>> start
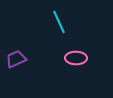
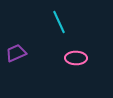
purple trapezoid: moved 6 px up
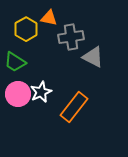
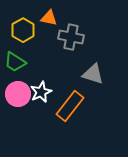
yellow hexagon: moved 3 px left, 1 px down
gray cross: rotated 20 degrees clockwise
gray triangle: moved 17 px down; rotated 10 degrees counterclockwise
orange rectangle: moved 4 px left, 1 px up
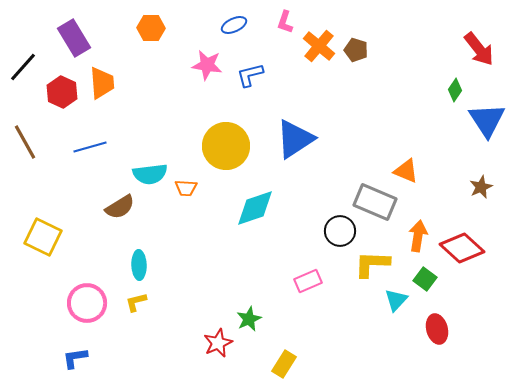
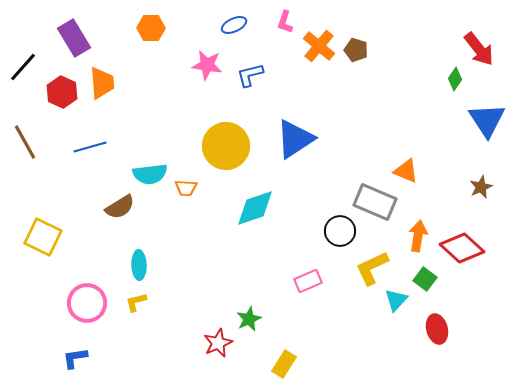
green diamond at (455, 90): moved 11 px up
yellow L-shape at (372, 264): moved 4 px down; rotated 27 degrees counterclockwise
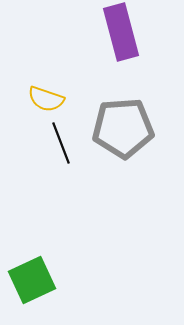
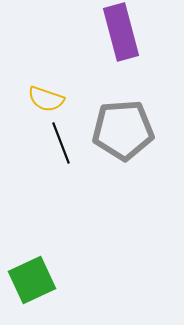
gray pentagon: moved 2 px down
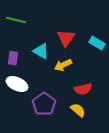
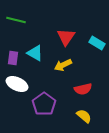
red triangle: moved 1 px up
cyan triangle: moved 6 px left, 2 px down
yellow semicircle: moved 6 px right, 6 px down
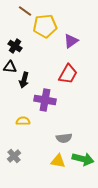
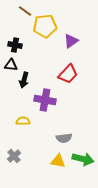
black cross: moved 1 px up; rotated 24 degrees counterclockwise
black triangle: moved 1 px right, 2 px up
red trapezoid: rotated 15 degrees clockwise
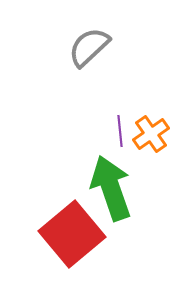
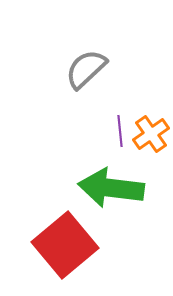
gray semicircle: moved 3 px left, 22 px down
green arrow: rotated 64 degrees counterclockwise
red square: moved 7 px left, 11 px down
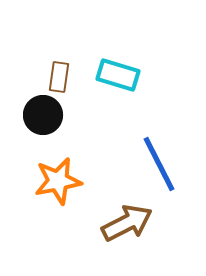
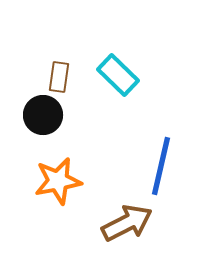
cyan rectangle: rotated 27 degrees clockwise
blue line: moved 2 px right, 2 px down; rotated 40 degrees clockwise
>> end
-- WORK INSTRUCTIONS --
Reproduce every line of the items above verbatim, omitting the pictures.

-- RESULT BELOW --
purple trapezoid: moved 6 px up
yellow hexagon: moved 3 px left, 1 px down
gray cross: rotated 20 degrees clockwise
gray triangle: moved 17 px down; rotated 10 degrees counterclockwise
orange rectangle: moved 4 px left, 1 px up
green diamond at (455, 90): moved 11 px up
yellow L-shape at (372, 264): moved 4 px down; rotated 27 degrees counterclockwise
gray pentagon: moved 2 px down
red triangle: moved 1 px up
cyan triangle: moved 6 px left, 2 px down
yellow semicircle: moved 6 px right, 6 px down
black cross: moved 1 px up; rotated 24 degrees counterclockwise
black triangle: moved 1 px right, 2 px up
red trapezoid: rotated 15 degrees clockwise
gray semicircle: moved 3 px left, 22 px down
green arrow: rotated 64 degrees counterclockwise
red square: moved 7 px left, 11 px down
cyan rectangle: rotated 27 degrees clockwise
blue line: moved 2 px right, 2 px down; rotated 40 degrees clockwise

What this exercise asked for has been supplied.